▸ WHAT THE EXERCISE ASKS
From the first line to the last, reproduce the material exactly.

(Beginning of INFORMATION GIVEN)

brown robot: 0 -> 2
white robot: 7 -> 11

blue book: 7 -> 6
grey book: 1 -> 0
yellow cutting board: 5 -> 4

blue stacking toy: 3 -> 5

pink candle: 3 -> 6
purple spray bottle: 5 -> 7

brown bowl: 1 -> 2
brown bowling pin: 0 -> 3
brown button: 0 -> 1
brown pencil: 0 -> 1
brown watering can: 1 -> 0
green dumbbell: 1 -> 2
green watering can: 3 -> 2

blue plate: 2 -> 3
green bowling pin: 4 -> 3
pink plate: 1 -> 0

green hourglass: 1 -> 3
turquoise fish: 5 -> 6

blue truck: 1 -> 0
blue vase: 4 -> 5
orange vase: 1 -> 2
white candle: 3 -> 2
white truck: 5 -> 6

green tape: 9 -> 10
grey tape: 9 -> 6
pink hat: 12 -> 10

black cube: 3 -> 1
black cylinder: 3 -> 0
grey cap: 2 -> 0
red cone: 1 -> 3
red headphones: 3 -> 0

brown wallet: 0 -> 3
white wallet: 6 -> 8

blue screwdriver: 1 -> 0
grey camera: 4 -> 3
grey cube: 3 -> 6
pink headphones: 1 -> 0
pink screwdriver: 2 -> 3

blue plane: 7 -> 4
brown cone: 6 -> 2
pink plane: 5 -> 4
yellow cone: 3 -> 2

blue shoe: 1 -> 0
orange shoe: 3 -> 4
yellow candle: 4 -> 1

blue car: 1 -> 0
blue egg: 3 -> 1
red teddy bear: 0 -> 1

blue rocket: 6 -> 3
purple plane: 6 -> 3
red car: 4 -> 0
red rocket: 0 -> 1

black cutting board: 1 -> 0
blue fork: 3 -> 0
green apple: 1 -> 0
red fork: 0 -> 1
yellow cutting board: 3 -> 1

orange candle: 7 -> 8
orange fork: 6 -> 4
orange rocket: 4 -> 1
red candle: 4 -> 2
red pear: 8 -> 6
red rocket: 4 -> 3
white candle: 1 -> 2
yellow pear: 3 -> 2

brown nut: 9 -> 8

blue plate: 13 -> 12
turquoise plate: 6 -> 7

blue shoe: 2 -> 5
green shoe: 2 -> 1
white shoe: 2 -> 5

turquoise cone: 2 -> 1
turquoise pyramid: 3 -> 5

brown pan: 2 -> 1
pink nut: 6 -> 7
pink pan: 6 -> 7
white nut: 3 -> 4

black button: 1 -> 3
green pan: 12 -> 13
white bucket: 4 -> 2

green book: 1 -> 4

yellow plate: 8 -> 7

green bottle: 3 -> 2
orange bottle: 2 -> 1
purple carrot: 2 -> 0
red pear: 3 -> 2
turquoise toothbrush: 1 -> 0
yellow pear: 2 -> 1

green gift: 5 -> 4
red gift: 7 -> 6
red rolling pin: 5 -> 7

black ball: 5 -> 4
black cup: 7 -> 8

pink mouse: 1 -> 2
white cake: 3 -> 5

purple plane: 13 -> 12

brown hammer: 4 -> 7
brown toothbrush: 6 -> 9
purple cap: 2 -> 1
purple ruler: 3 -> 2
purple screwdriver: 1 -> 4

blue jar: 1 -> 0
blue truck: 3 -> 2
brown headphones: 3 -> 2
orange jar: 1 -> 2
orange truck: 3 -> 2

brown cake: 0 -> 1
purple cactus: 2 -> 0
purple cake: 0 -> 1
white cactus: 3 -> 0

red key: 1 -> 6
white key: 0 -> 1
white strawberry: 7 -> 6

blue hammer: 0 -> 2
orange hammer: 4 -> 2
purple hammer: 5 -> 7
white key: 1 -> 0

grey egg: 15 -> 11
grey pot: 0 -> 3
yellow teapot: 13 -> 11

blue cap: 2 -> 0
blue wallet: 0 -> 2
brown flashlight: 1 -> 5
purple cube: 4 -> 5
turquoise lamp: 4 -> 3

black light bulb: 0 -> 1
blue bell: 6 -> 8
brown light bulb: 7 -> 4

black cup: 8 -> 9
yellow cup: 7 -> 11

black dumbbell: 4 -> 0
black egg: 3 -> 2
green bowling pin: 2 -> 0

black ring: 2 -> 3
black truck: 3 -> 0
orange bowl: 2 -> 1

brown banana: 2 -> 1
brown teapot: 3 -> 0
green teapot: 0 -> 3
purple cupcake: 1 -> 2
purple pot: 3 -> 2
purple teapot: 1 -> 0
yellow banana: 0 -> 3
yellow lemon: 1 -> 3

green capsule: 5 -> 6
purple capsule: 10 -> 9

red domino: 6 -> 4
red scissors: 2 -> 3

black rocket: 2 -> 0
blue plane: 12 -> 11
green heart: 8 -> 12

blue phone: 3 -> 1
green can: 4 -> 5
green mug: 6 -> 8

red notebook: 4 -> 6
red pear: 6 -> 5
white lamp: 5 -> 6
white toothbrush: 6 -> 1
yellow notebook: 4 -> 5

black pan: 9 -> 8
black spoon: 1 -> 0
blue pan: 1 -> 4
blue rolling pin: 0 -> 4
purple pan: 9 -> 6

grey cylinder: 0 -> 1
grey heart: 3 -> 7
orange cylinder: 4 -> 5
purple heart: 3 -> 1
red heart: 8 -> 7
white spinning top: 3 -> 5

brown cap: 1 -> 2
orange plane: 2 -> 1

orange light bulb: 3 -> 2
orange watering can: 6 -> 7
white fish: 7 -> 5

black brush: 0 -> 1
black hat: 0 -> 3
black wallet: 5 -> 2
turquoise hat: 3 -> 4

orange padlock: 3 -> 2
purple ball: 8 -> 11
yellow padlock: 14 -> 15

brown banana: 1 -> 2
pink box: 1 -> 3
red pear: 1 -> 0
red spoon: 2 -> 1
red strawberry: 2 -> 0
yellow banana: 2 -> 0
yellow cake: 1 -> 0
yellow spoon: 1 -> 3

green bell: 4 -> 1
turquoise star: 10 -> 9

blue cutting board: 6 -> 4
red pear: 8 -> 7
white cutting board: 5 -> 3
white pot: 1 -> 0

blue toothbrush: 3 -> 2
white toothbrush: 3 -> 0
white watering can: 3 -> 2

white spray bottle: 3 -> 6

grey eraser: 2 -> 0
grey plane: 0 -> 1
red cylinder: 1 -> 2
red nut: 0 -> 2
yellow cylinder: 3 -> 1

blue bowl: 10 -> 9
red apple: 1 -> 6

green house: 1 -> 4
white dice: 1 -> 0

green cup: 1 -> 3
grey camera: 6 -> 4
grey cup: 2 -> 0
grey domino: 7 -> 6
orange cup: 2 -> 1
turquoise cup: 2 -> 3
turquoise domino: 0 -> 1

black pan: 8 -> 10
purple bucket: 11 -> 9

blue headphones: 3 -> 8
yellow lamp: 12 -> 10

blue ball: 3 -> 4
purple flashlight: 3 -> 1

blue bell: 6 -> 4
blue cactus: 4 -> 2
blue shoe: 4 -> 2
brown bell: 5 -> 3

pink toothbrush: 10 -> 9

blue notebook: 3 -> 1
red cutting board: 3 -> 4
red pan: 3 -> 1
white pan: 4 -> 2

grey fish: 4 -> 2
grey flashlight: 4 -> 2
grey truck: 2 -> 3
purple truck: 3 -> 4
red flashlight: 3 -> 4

(End of INFORMATION GIVEN)

▸ THE ANSWER
brown robot: 0 -> 2
white robot: 7 -> 11

blue book: 7 -> 6
grey book: 1 -> 0
yellow cutting board: 5 -> 4

blue stacking toy: 3 -> 5

pink candle: 3 -> 6
purple spray bottle: 5 -> 7

brown bowl: 1 -> 2
brown bowling pin: 0 -> 3
brown button: 0 -> 1
brown pencil: 0 -> 1
brown watering can: 1 -> 0
green dumbbell: 1 -> 2
green watering can: 3 -> 2

blue plate: 2 -> 3
green bowling pin: 4 -> 3
pink plate: 1 -> 0

green hourglass: 1 -> 3
turquoise fish: 5 -> 6

blue truck: 1 -> 0
blue vase: 4 -> 5
orange vase: 1 -> 2
white candle: 3 -> 2
white truck: 5 -> 6

green tape: 9 -> 10
grey tape: 9 -> 6
pink hat: 12 -> 10

black cube: 3 -> 1
black cylinder: 3 -> 0
grey cap: 2 -> 0
red cone: 1 -> 3
red headphones: 3 -> 0

brown wallet: 0 -> 3
white wallet: 6 -> 8

blue screwdriver: 1 -> 0
grey camera: 4 -> 3
grey cube: 3 -> 6
pink headphones: 1 -> 0
pink screwdriver: 2 -> 3

blue plane: 7 -> 4
brown cone: 6 -> 2
pink plane: 5 -> 4
yellow cone: 3 -> 2

blue shoe: 1 -> 0
orange shoe: 3 -> 4
yellow candle: 4 -> 1

blue car: 1 -> 0
blue egg: 3 -> 1
red teddy bear: 0 -> 1

blue rocket: 6 -> 3
purple plane: 6 -> 3
red car: 4 -> 0
red rocket: 0 -> 1

black cutting board: 1 -> 0
blue fork: 3 -> 0
green apple: 1 -> 0
red fork: 0 -> 1
yellow cutting board: 3 -> 1

orange candle: 7 -> 8
orange fork: 6 -> 4
orange rocket: 4 -> 1
red candle: 4 -> 2
red pear: 8 -> 6
red rocket: 4 -> 3
white candle: 1 -> 2
yellow pear: 3 -> 2

brown nut: 9 -> 8

blue plate: 13 -> 12
turquoise plate: 6 -> 7

blue shoe: 2 -> 5
green shoe: 2 -> 1
white shoe: 2 -> 5

turquoise cone: 2 -> 1
turquoise pyramid: 3 -> 5

brown pan: 2 -> 1
pink nut: 6 -> 7
pink pan: 6 -> 7
white nut: 3 -> 4

black button: 1 -> 3
green pan: 12 -> 13
white bucket: 4 -> 2

green book: 1 -> 4

yellow plate: 8 -> 7

green bottle: 3 -> 2
orange bottle: 2 -> 1
purple carrot: 2 -> 0
red pear: 3 -> 2
turquoise toothbrush: 1 -> 0
yellow pear: 2 -> 1

green gift: 5 -> 4
red gift: 7 -> 6
red rolling pin: 5 -> 7

black ball: 5 -> 4
black cup: 7 -> 8

pink mouse: 1 -> 2
white cake: 3 -> 5

purple plane: 13 -> 12

brown hammer: 4 -> 7
brown toothbrush: 6 -> 9
purple cap: 2 -> 1
purple ruler: 3 -> 2
purple screwdriver: 1 -> 4

blue jar: 1 -> 0
blue truck: 3 -> 2
brown headphones: 3 -> 2
orange jar: 1 -> 2
orange truck: 3 -> 2

brown cake: 0 -> 1
purple cactus: 2 -> 0
purple cake: 0 -> 1
white cactus: 3 -> 0

red key: 1 -> 6
white key: 0 -> 1
white strawberry: 7 -> 6

blue hammer: 0 -> 2
orange hammer: 4 -> 2
purple hammer: 5 -> 7
white key: 1 -> 0

grey egg: 15 -> 11
grey pot: 0 -> 3
yellow teapot: 13 -> 11

blue cap: 2 -> 0
blue wallet: 0 -> 2
brown flashlight: 1 -> 5
purple cube: 4 -> 5
turquoise lamp: 4 -> 3

black light bulb: 0 -> 1
blue bell: 6 -> 8
brown light bulb: 7 -> 4

black cup: 8 -> 9
yellow cup: 7 -> 11

black dumbbell: 4 -> 0
black egg: 3 -> 2
green bowling pin: 2 -> 0

black ring: 2 -> 3
black truck: 3 -> 0
orange bowl: 2 -> 1

brown banana: 2 -> 1
brown teapot: 3 -> 0
green teapot: 0 -> 3
purple cupcake: 1 -> 2
purple pot: 3 -> 2
purple teapot: 1 -> 0
yellow banana: 0 -> 3
yellow lemon: 1 -> 3

green capsule: 5 -> 6
purple capsule: 10 -> 9

red domino: 6 -> 4
red scissors: 2 -> 3

black rocket: 2 -> 0
blue plane: 12 -> 11
green heart: 8 -> 12

blue phone: 3 -> 1
green can: 4 -> 5
green mug: 6 -> 8

red notebook: 4 -> 6
red pear: 6 -> 5
white lamp: 5 -> 6
white toothbrush: 6 -> 1
yellow notebook: 4 -> 5

black pan: 9 -> 8
black spoon: 1 -> 0
blue pan: 1 -> 4
blue rolling pin: 0 -> 4
purple pan: 9 -> 6

grey cylinder: 0 -> 1
grey heart: 3 -> 7
orange cylinder: 4 -> 5
purple heart: 3 -> 1
red heart: 8 -> 7
white spinning top: 3 -> 5

brown cap: 1 -> 2
orange plane: 2 -> 1

orange light bulb: 3 -> 2
orange watering can: 6 -> 7
white fish: 7 -> 5

black brush: 0 -> 1
black hat: 0 -> 3
black wallet: 5 -> 2
turquoise hat: 3 -> 4

orange padlock: 3 -> 2
purple ball: 8 -> 11
yellow padlock: 14 -> 15

brown banana: 1 -> 2
pink box: 1 -> 3
red pear: 1 -> 0
red spoon: 2 -> 1
red strawberry: 2 -> 0
yellow banana: 2 -> 0
yellow cake: 1 -> 0
yellow spoon: 1 -> 3

green bell: 4 -> 1
turquoise star: 10 -> 9

blue cutting board: 6 -> 4
red pear: 8 -> 7
white cutting board: 5 -> 3
white pot: 1 -> 0

blue toothbrush: 3 -> 2
white toothbrush: 3 -> 0
white watering can: 3 -> 2

white spray bottle: 3 -> 6

grey eraser: 2 -> 0
grey plane: 0 -> 1
red cylinder: 1 -> 2
red nut: 0 -> 2
yellow cylinder: 3 -> 1

blue bowl: 10 -> 9
red apple: 1 -> 6

green house: 1 -> 4
white dice: 1 -> 0

green cup: 1 -> 3
grey camera: 6 -> 4
grey cup: 2 -> 0
grey domino: 7 -> 6
orange cup: 2 -> 1
turquoise cup: 2 -> 3
turquoise domino: 0 -> 1

black pan: 8 -> 10
purple bucket: 11 -> 9

blue headphones: 3 -> 8
yellow lamp: 12 -> 10

blue ball: 3 -> 4
purple flashlight: 3 -> 1

blue bell: 6 -> 4
blue cactus: 4 -> 2
blue shoe: 4 -> 2
brown bell: 5 -> 3

pink toothbrush: 10 -> 9

blue notebook: 3 -> 1
red cutting board: 3 -> 4
red pan: 3 -> 1
white pan: 4 -> 2

grey fish: 4 -> 2
grey flashlight: 4 -> 2
grey truck: 2 -> 3
purple truck: 3 -> 4
red flashlight: 3 -> 4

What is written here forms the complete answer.